ACTIVITY
Please copy exactly every line from the one that contains "relocated: brown desk" to the end of the data below, with both ends included and no other lines.

RECORDED INFORMATION Block Start

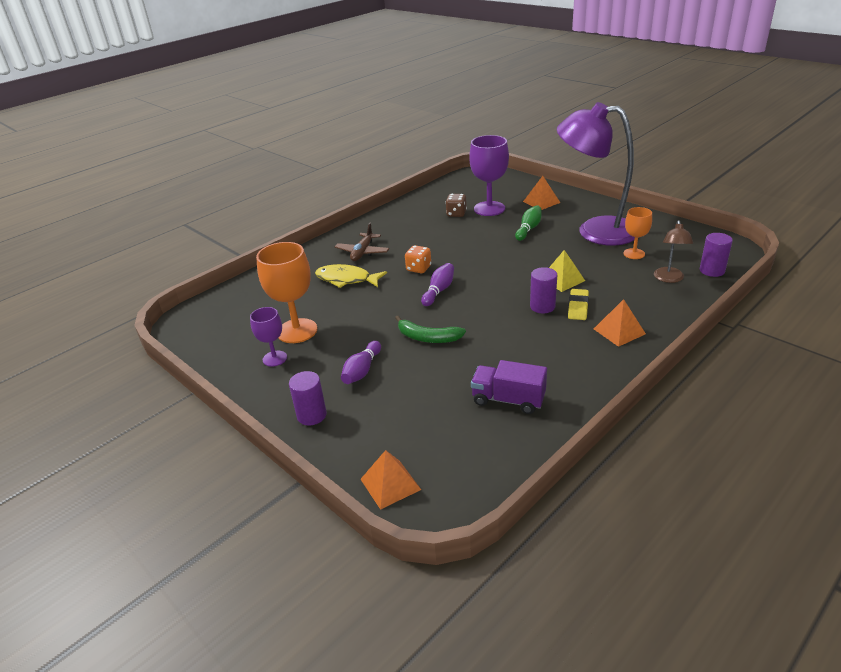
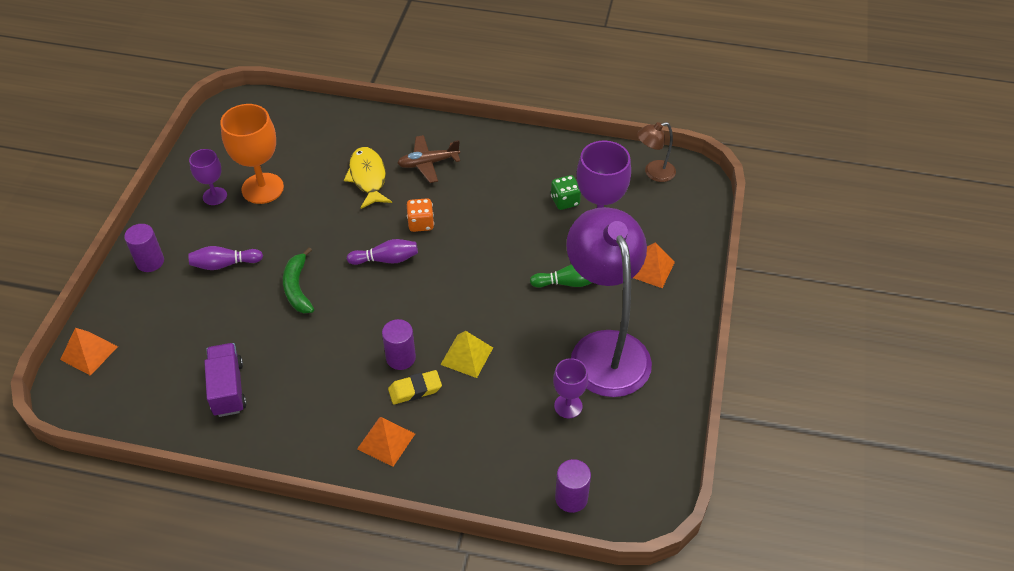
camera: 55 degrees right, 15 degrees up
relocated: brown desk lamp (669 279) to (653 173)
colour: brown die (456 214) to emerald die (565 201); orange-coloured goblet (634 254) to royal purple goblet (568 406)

RECORDED INFORMATION Block End

ANSWER TO THE EXERCISE
relocated: brown desk lamp (669 279) to (653 173)
colour: brown die (456 214) to emerald die (565 201); orange-coloured goblet (634 254) to royal purple goblet (568 406)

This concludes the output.